Wherever pictures occur in the entries below, leave them out and retype the rest exactly.

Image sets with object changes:

*** Begin section ***

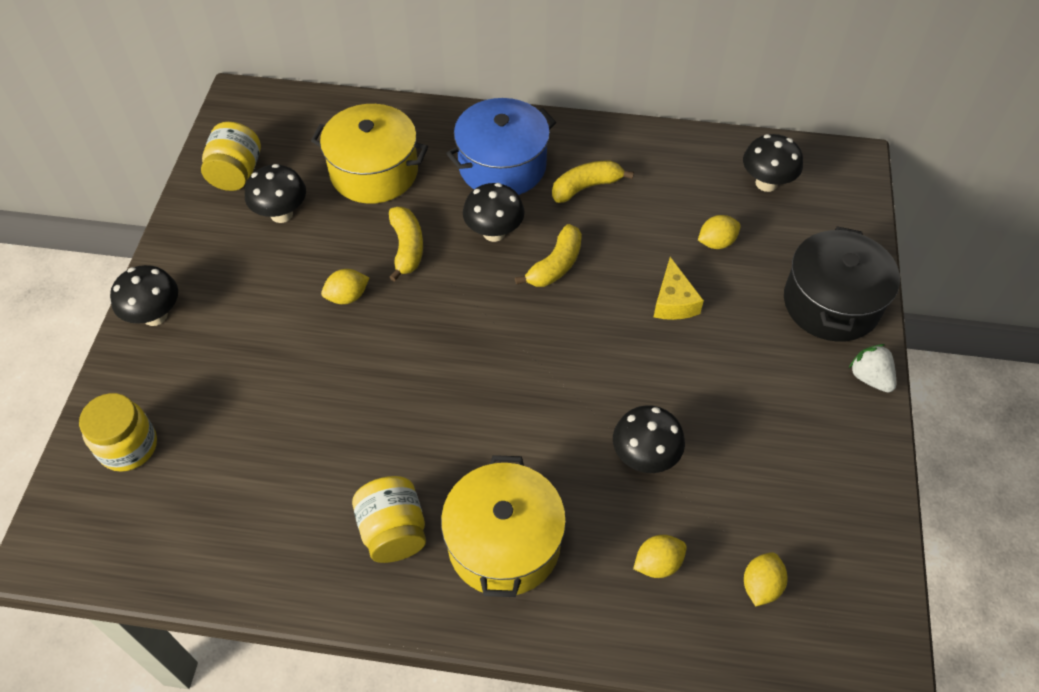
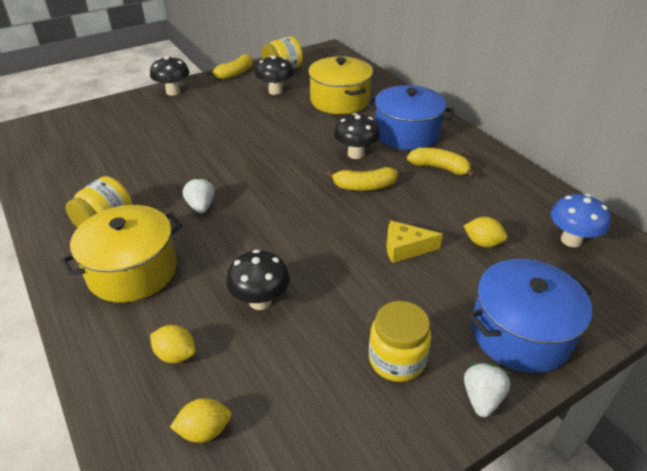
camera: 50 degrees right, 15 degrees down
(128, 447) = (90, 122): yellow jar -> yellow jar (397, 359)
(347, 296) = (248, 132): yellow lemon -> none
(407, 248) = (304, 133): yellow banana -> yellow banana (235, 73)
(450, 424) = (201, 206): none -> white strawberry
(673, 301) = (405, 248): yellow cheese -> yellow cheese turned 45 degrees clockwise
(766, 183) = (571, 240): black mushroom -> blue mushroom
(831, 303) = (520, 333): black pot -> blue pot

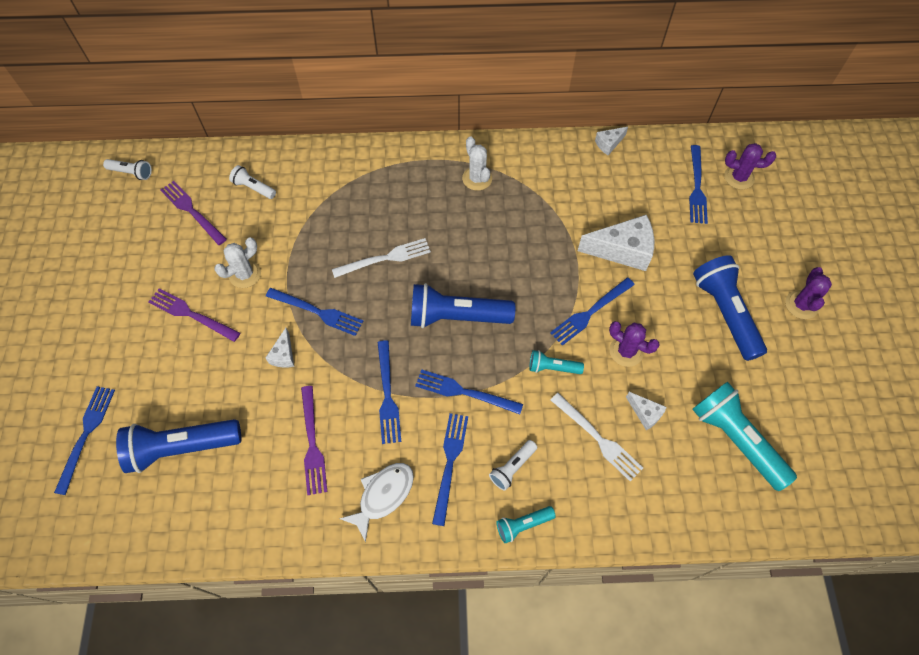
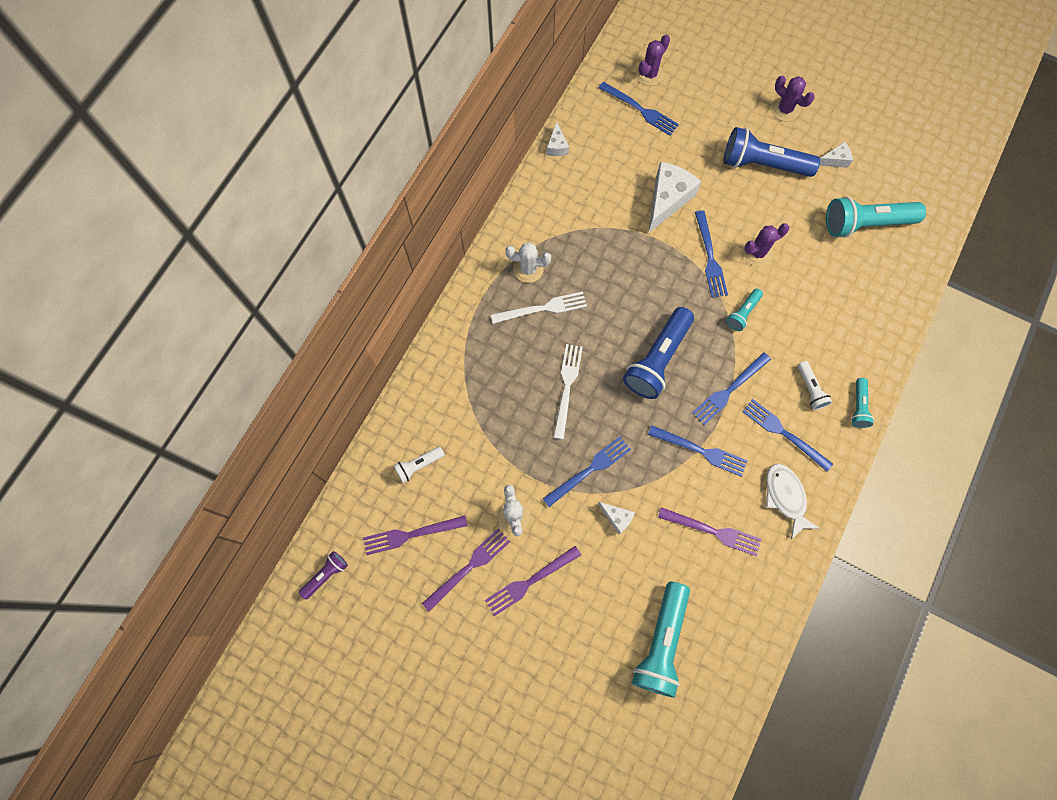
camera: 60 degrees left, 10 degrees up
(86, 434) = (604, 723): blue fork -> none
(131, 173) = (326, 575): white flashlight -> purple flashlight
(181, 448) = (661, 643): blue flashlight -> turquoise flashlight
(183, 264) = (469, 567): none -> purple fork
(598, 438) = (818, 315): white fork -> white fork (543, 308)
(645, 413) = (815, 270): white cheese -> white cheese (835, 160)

*** End section ***

__Solution to the exercise__:
camera: 50 degrees right, 15 degrees down
(128, 447) = (90, 122): yellow jar -> yellow jar (397, 359)
(347, 296) = (248, 132): yellow lemon -> none
(407, 248) = (304, 133): yellow banana -> yellow banana (235, 73)
(450, 424) = (201, 206): none -> white strawberry
(673, 301) = (405, 248): yellow cheese -> yellow cheese turned 45 degrees clockwise
(766, 183) = (571, 240): black mushroom -> blue mushroom
(831, 303) = (520, 333): black pot -> blue pot

camera: 60 degrees left, 10 degrees up
(86, 434) = (604, 723): blue fork -> none
(131, 173) = (326, 575): white flashlight -> purple flashlight
(181, 448) = (661, 643): blue flashlight -> turquoise flashlight
(183, 264) = (469, 567): none -> purple fork
(598, 438) = (818, 315): white fork -> white fork (543, 308)
(645, 413) = (815, 270): white cheese -> white cheese (835, 160)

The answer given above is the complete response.